Only one stretch of the data below is wanted: the lines from the one with "R4: 100k (CH, GND) -> none" through the one with "L2: 6.8uH (VB, VC) -> none", repeated exactly.

### MATERIAL PROVIDED

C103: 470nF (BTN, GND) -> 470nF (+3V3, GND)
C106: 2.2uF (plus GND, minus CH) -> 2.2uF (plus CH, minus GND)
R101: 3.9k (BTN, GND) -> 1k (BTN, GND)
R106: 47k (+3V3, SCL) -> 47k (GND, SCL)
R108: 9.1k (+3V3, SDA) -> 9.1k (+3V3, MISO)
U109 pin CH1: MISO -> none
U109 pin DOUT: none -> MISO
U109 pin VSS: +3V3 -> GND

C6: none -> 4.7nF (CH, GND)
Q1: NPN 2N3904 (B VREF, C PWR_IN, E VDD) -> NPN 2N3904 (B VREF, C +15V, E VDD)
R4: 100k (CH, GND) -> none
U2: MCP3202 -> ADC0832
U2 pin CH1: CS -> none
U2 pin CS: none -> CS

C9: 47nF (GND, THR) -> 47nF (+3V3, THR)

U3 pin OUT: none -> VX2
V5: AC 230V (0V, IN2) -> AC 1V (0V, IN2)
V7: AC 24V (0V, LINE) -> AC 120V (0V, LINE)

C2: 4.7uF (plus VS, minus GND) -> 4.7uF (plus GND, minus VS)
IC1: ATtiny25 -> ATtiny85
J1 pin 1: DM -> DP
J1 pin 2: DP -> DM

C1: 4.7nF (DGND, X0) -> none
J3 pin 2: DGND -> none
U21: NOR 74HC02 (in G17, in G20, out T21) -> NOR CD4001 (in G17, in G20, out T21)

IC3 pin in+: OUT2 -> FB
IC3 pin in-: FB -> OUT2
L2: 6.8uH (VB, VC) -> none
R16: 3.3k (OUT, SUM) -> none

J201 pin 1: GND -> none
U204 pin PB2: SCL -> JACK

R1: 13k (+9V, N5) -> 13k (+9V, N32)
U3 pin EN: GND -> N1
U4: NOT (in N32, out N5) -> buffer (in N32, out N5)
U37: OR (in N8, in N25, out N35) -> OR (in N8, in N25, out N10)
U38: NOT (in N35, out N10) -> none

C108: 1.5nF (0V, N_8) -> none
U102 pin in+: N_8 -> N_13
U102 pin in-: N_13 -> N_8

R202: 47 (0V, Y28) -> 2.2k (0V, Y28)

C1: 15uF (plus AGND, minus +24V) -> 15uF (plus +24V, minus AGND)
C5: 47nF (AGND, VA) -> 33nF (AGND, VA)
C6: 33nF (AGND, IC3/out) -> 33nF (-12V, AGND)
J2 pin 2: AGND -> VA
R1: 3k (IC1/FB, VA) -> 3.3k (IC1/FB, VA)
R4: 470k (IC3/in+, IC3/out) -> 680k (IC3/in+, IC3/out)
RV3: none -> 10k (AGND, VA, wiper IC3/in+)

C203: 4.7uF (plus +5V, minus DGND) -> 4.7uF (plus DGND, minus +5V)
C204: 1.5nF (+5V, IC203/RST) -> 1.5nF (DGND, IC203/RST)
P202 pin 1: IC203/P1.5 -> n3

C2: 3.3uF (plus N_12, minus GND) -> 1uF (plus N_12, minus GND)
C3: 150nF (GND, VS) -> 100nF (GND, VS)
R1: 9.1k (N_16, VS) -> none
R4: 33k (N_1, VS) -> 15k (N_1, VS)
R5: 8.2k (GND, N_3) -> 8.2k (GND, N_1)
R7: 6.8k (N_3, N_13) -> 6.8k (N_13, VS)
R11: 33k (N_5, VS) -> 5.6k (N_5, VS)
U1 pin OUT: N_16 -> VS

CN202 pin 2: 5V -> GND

######

> **OUTPUT**
R4: 100k (CH, GND) -> none
U2: MCP3202 -> ADC0832
U2 pin CH1: CS -> none
U2 pin CS: none -> CS

C9: 47nF (GND, THR) -> 47nF (+3V3, THR)

U3 pin OUT: none -> VX2
V5: AC 230V (0V, IN2) -> AC 1V (0V, IN2)
V7: AC 24V (0V, LINE) -> AC 120V (0V, LINE)

C2: 4.7uF (plus VS, minus GND) -> 4.7uF (plus GND, minus VS)
IC1: ATtiny25 -> ATtiny85
J1 pin 1: DM -> DP
J1 pin 2: DP -> DM

C1: 4.7nF (DGND, X0) -> none
J3 pin 2: DGND -> none
U21: NOR 74HC02 (in G17, in G20, out T21) -> NOR CD4001 (in G17, in G20, out T21)

IC3 pin in+: OUT2 -> FB
IC3 pin in-: FB -> OUT2
L2: 6.8uH (VB, VC) -> none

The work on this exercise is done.